#### GIVEN INFORMATION ####

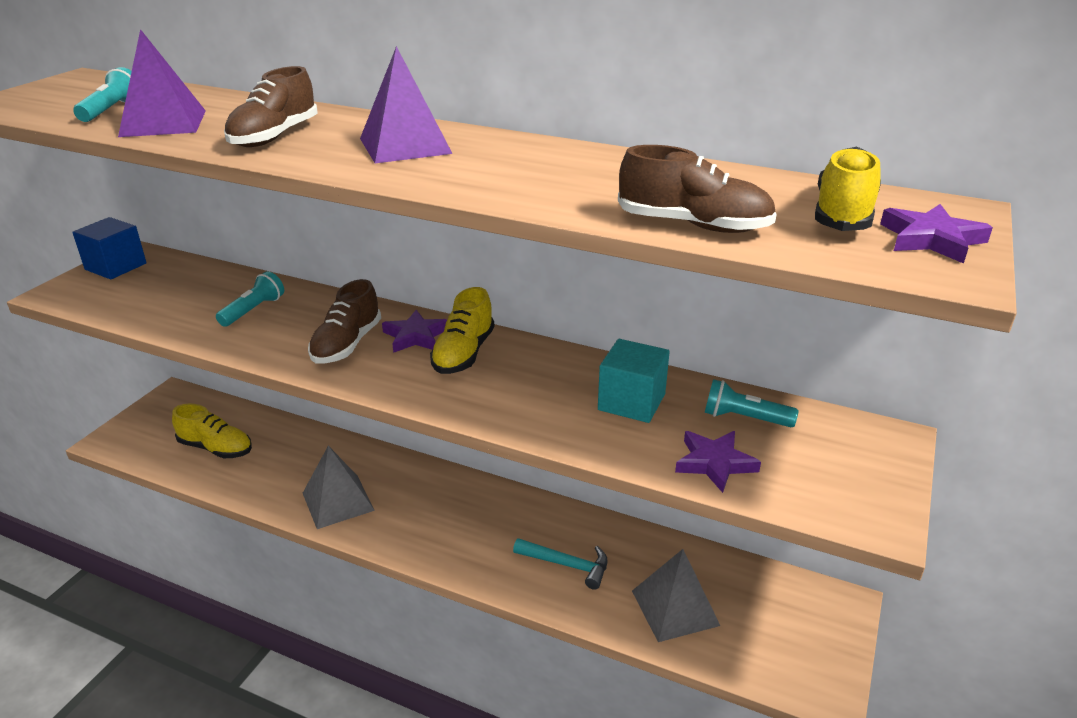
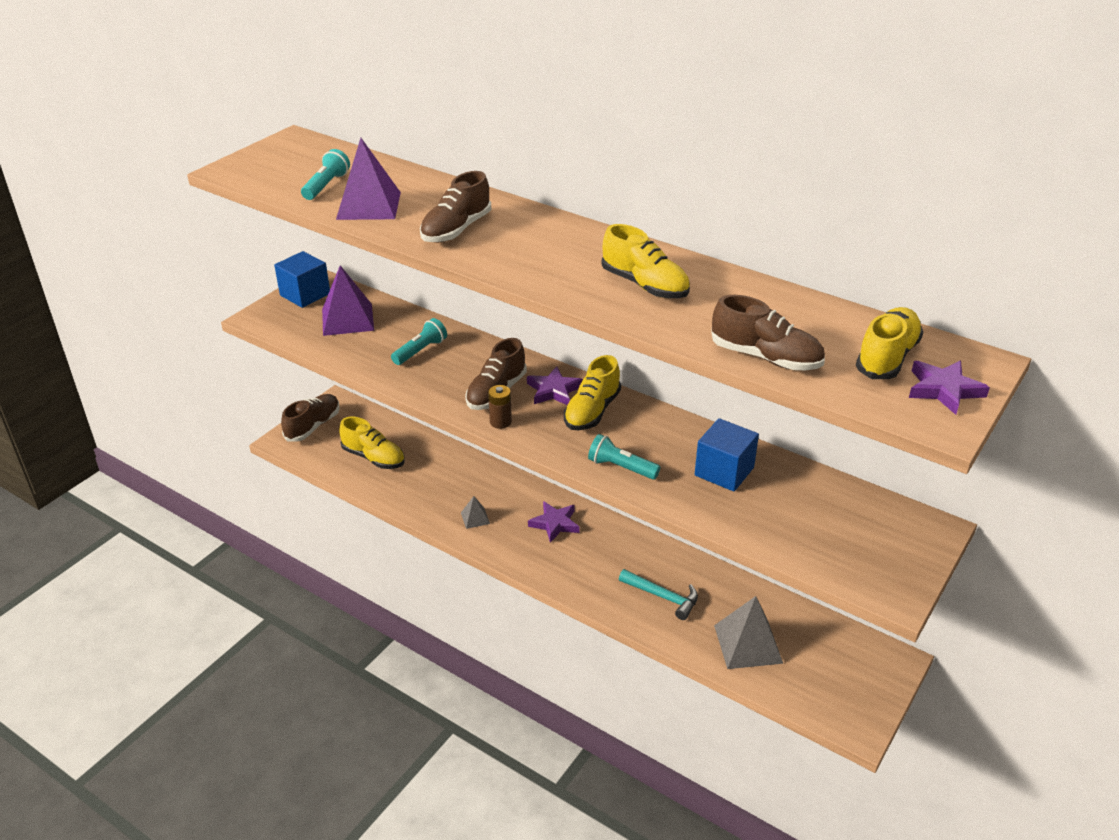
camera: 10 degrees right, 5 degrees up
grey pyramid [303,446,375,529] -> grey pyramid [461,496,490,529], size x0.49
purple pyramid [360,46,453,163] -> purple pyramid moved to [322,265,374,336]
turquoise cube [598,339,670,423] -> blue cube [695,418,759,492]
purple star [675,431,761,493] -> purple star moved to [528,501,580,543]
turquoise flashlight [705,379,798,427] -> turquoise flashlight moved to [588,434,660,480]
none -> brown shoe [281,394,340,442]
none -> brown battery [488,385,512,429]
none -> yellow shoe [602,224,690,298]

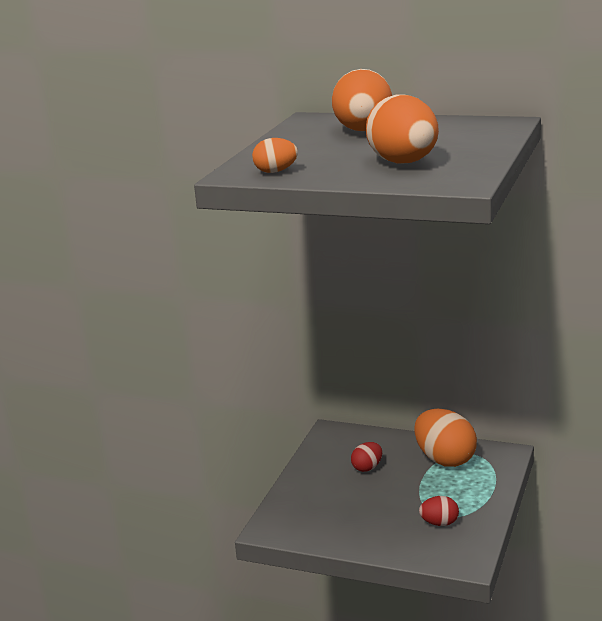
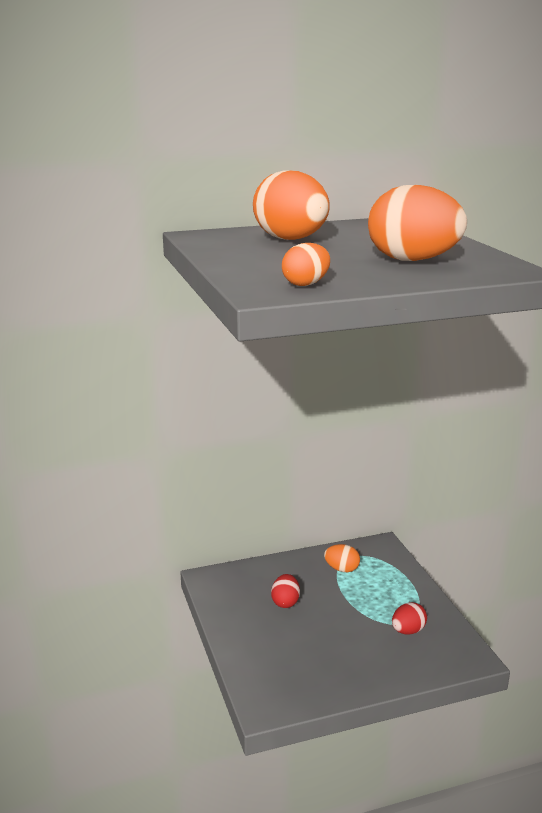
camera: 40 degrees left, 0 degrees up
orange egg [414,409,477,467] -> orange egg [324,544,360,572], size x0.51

####

**WORK REQUEST**
If a record contains a picture, drop the picture and repeat the rest exactly.

**WORKED SOLUTION**
camera: 10 degrees right, 5 degrees up
grey pyramid [303,446,375,529] -> grey pyramid [461,496,490,529], size x0.49
purple pyramid [360,46,453,163] -> purple pyramid moved to [322,265,374,336]
turquoise cube [598,339,670,423] -> blue cube [695,418,759,492]
purple star [675,431,761,493] -> purple star moved to [528,501,580,543]
turquoise flashlight [705,379,798,427] -> turquoise flashlight moved to [588,434,660,480]
none -> brown shoe [281,394,340,442]
none -> brown battery [488,385,512,429]
none -> yellow shoe [602,224,690,298]

camera: 40 degrees left, 0 degrees up
orange egg [414,409,477,467] -> orange egg [324,544,360,572], size x0.51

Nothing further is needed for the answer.